*TASK OBJECTIVE*. With the string "camera" as the filter, copy each matching line from the records.

*EXTRACTED INFORMATION*.
_ _ _ _ _ _ _

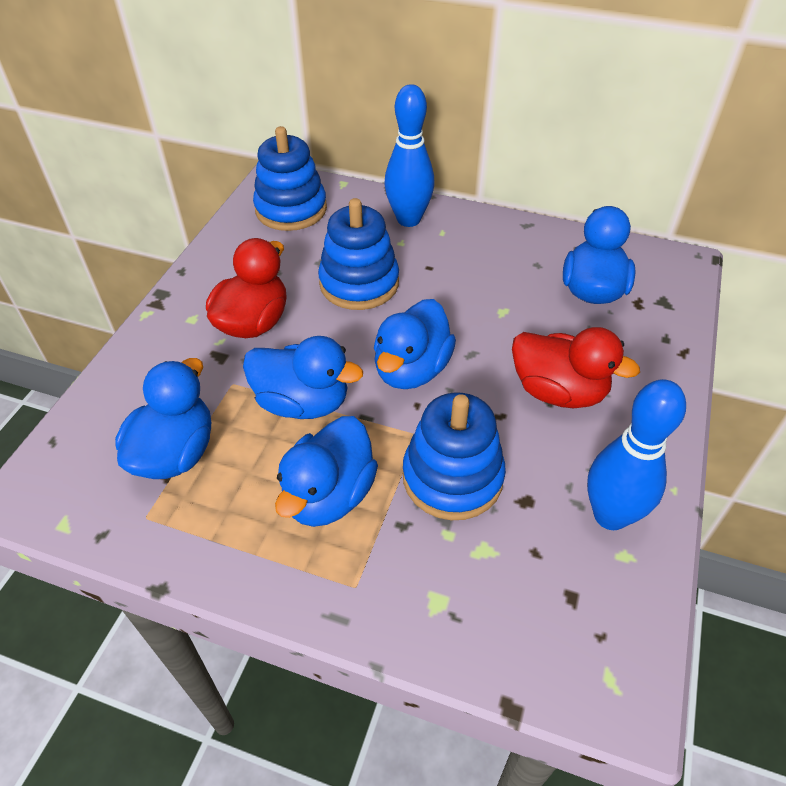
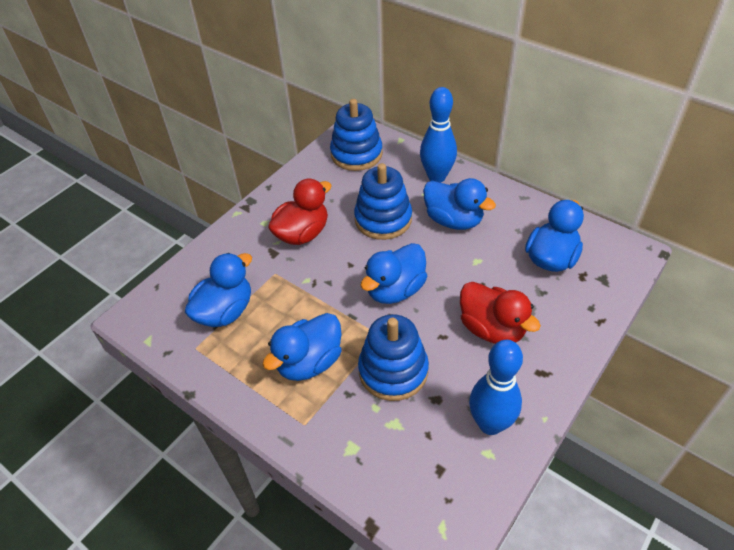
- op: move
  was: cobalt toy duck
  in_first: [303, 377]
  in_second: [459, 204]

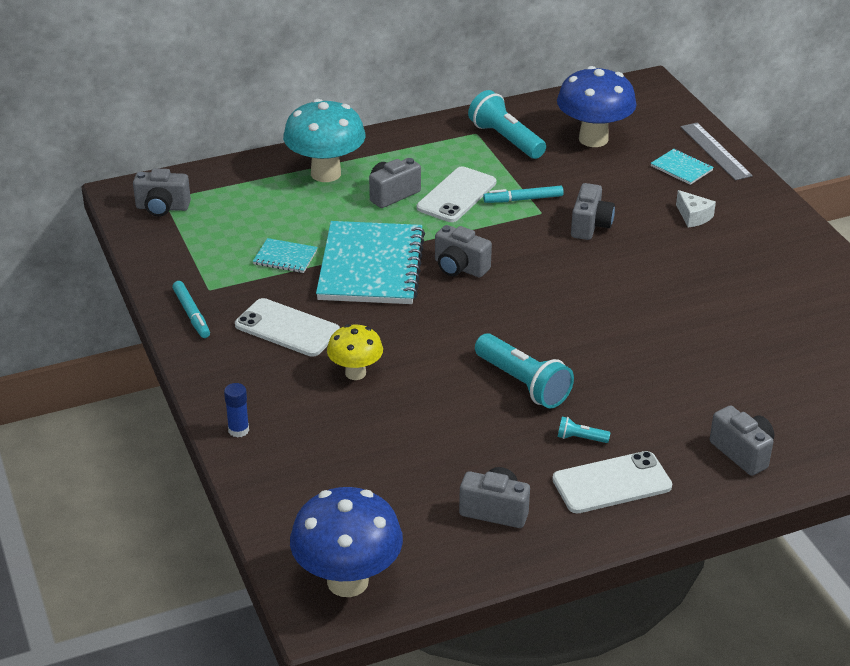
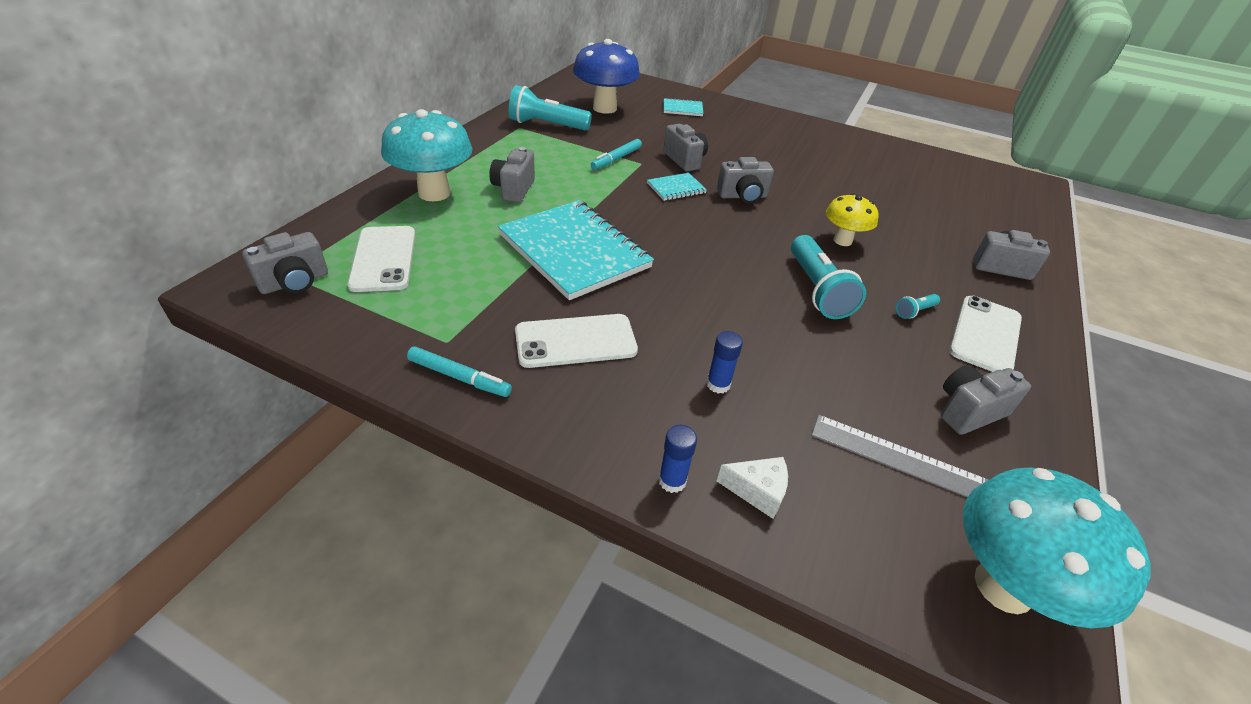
- op: insert
  now: cobalt stick of glue
  in_second: [725, 362]
- op: move
  was: teal notepad
  in_first: [285, 255]
  in_second: [677, 187]
- op: move
  was: golden mushroom
  in_first: [355, 352]
  in_second: [852, 219]
- op: move
  was: white mobile phone
  in_first: [456, 194]
  in_second: [381, 259]
- op: move
  was: ash-grey compact camera
  in_first: [463, 251]
  in_second: [745, 180]
- op: move
  was: white piece of cheese
  in_first: [696, 209]
  in_second: [752, 488]
- op: move
  was: ash-grey straightedge
  in_first: [717, 151]
  in_second: [899, 456]
- op: recolor
  was: cobalt mushroom
  now: teal mushroom
  in_first: [346, 542]
  in_second: [1057, 548]
- op: rotate
  was: teal flashlight
  in_first: [524, 370]
  in_second: [828, 277]
  clockwise: 75

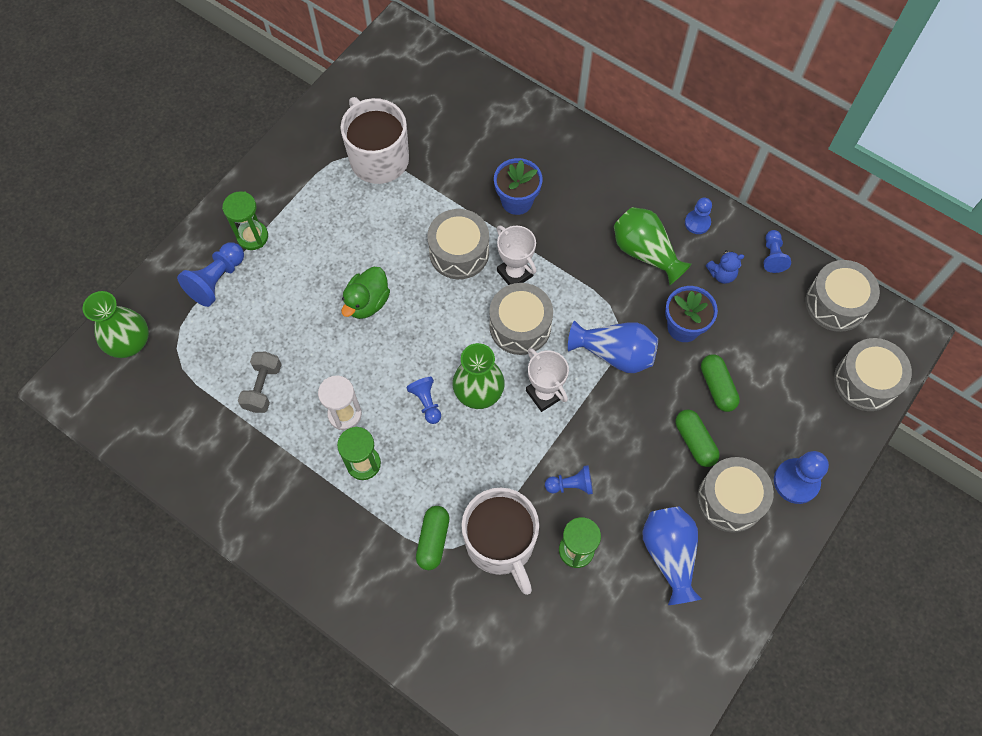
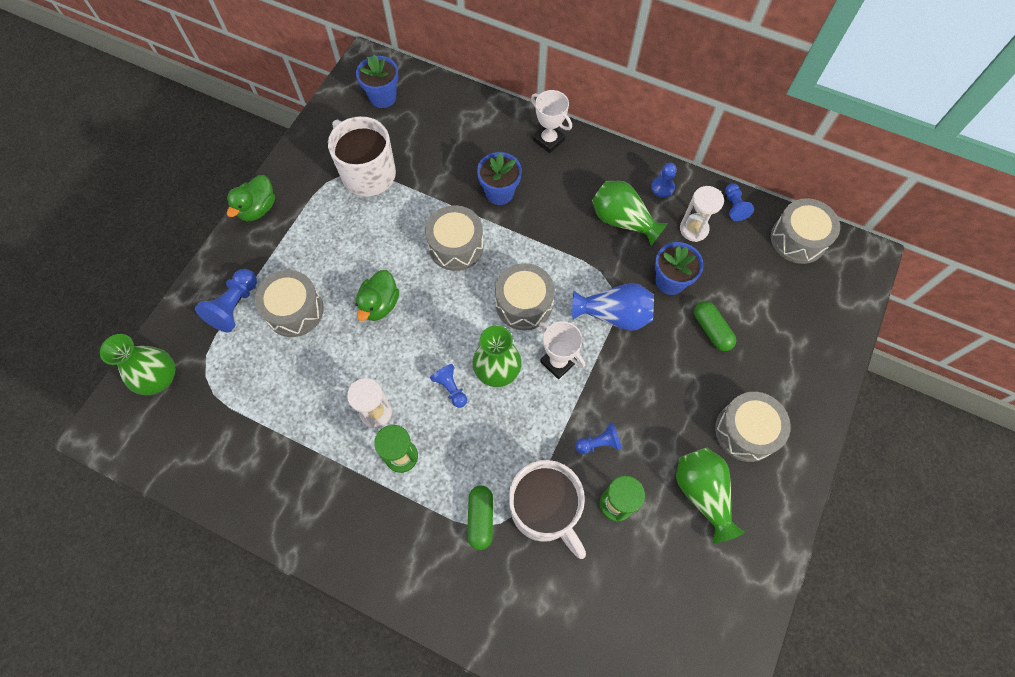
- op: delete
  was: green sandglass
  in_first: [245, 220]
- op: delete
  was: ash-grey dumbbell
  in_first: [260, 382]
- op: delete
  was: green pill shape
  in_first: [698, 438]
- op: delete
  was: cobalt chess pawn
  in_first: [801, 477]
- op: insert
  now: green toy duck
  in_second: [250, 198]
- op: insert
  now: cobalt plant pot
  in_second: [377, 81]
- op: move
  was: white award cup
  in_first: [516, 255]
  in_second: [551, 121]
- op: move
  was: ash-grey snare drum
  in_first: [873, 374]
  in_second: [289, 303]
- op: replace
  was: cobalt stuffed bear
  now: white sandglass
  in_first: [725, 267]
  in_second: [702, 214]
- op: recolor
  was: cobalt vase
  now: green vase
  in_first: [672, 556]
  in_second: [710, 495]

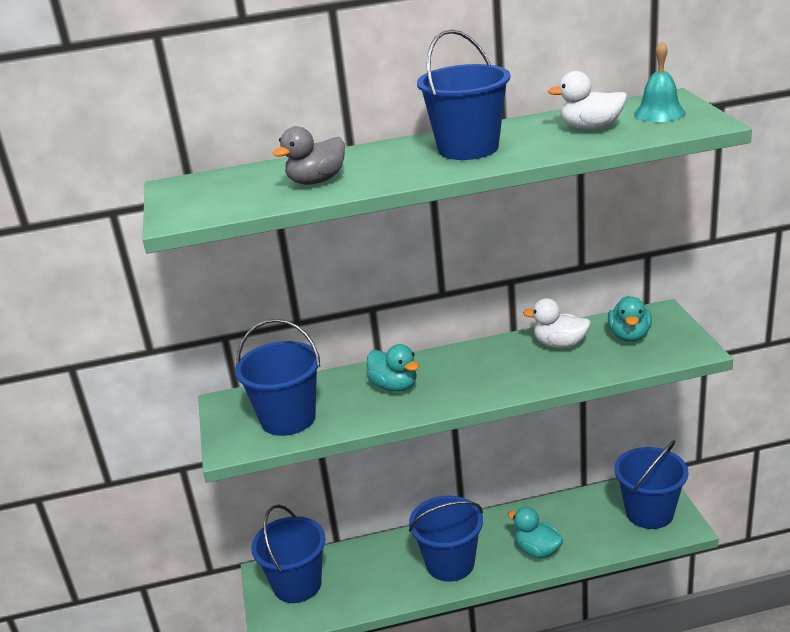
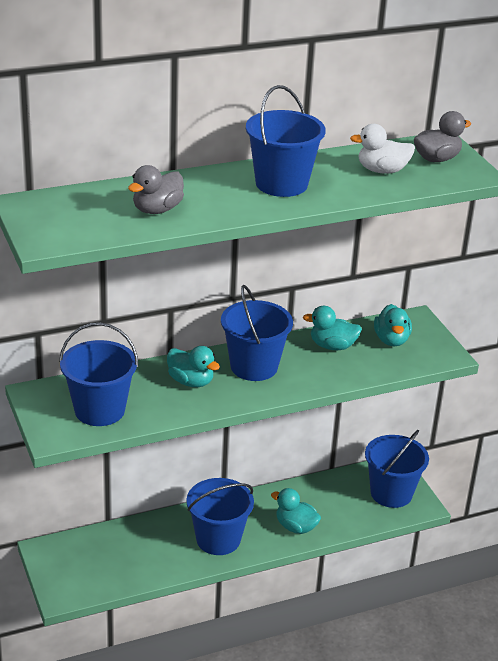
- op: move
  was: cobalt sand bucket
  in_first: [288, 554]
  in_second: [257, 333]
- op: replace
  was: teal school bell
  now: ash-grey toy duck
  in_first: [660, 81]
  in_second: [442, 136]
- op: recolor
  was: white toy duck
  now: teal toy duck
  in_first: [557, 323]
  in_second: [332, 328]

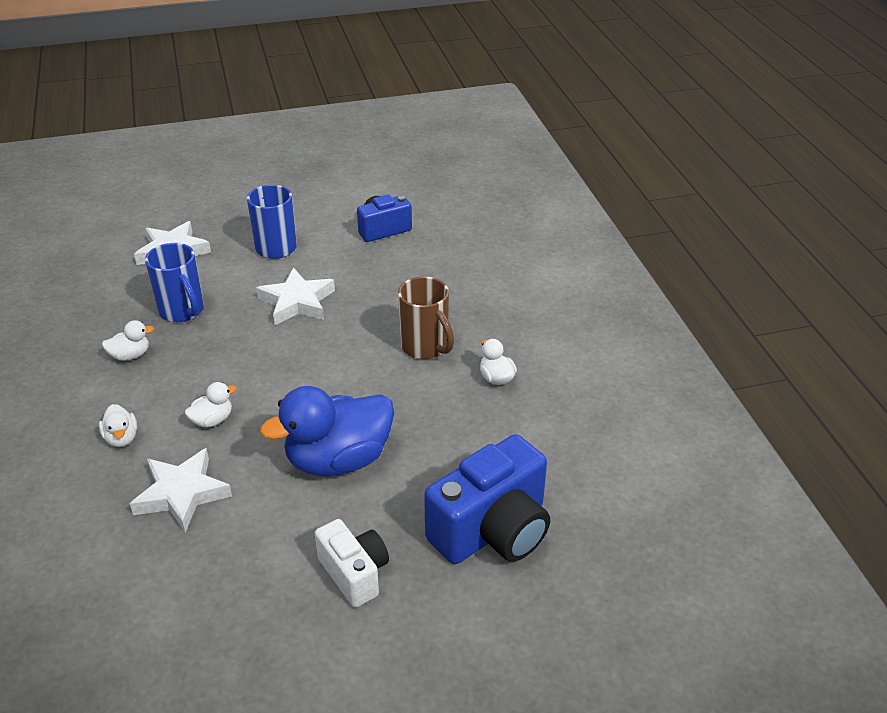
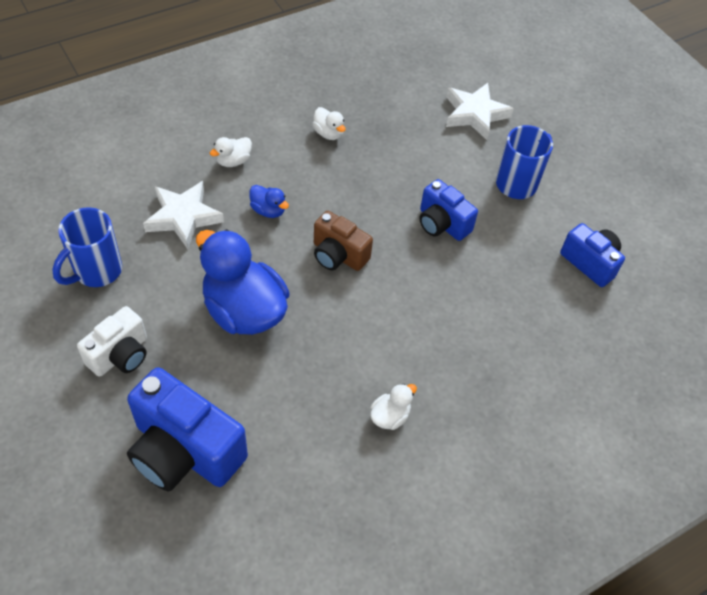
- op: delete
  was: russet coffee mug
  in_first: [426, 317]
- op: insert
  now: russet compact camera
  in_second: [343, 241]
- op: move
  was: cobalt coffee mug
  in_first: [174, 282]
  in_second: [87, 247]
- op: replace
  was: white five-pointed star
  now: cobalt compact camera
  in_first: [295, 296]
  in_second: [448, 210]
- op: recolor
  was: white toy duck
  now: cobalt toy duck
  in_first: [211, 405]
  in_second: [269, 201]

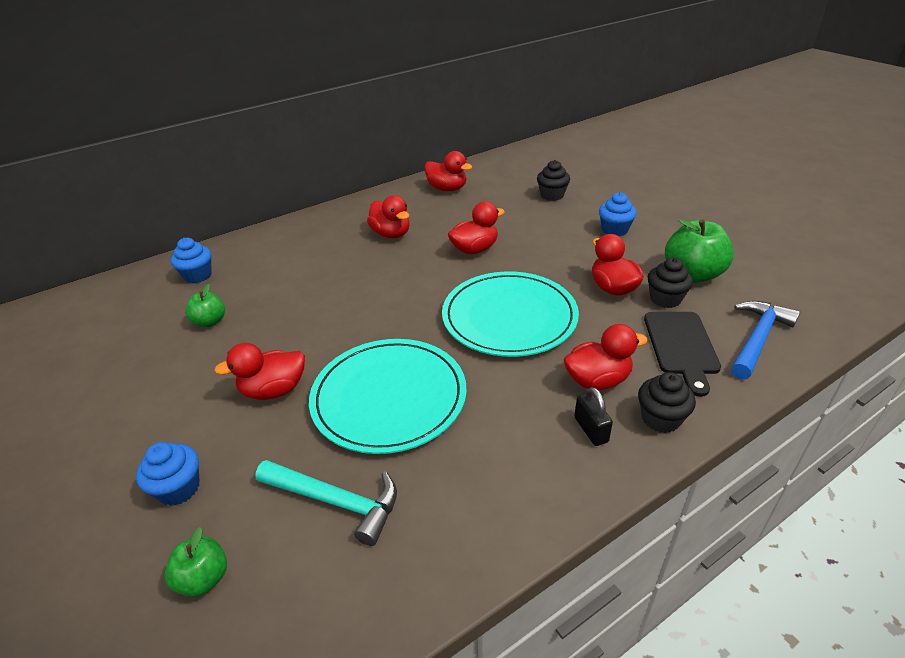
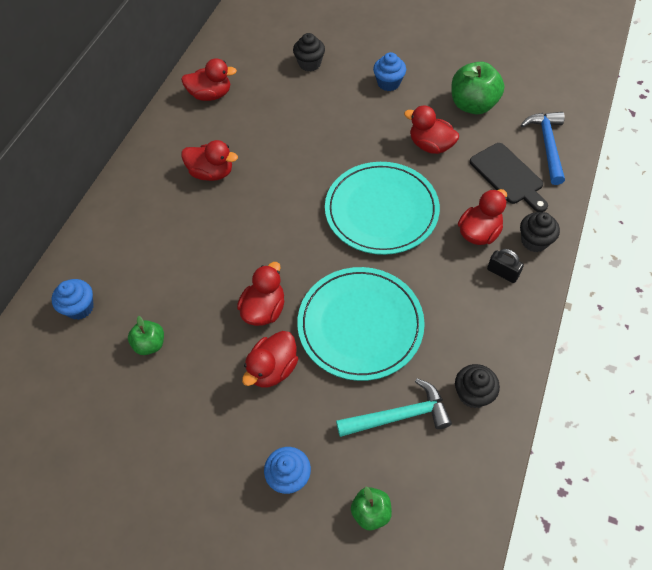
- op: move
  was: scarlet toy duck
  in_first: [476, 227]
  in_second: [260, 294]
- op: move
  was: jet-black cupcake
  in_first: [670, 282]
  in_second: [477, 386]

_ _ _ _ _ _ _

*COMPLETED TASK*.
  was: ash-grey compact camera
  now: russet compact camera
  now: cobalt compact camera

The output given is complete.